**WHAT YOU SHOULD DO**
The required result is a copy of each line below in which "green" appears.

**RECORD EXCERPTS**
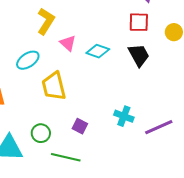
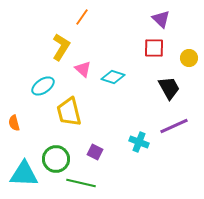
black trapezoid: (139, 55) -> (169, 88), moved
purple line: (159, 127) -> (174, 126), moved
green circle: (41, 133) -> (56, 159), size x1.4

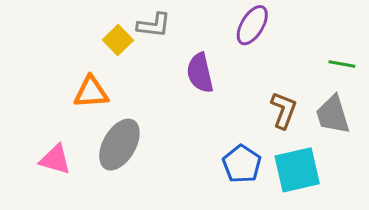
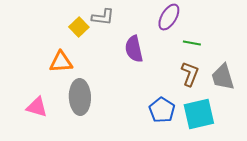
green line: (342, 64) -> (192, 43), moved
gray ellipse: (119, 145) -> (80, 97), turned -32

**ANSWER BELOW**
green circle: (41, 133) -> (56, 159), size x1.4
green line: (342, 64) -> (192, 43), moved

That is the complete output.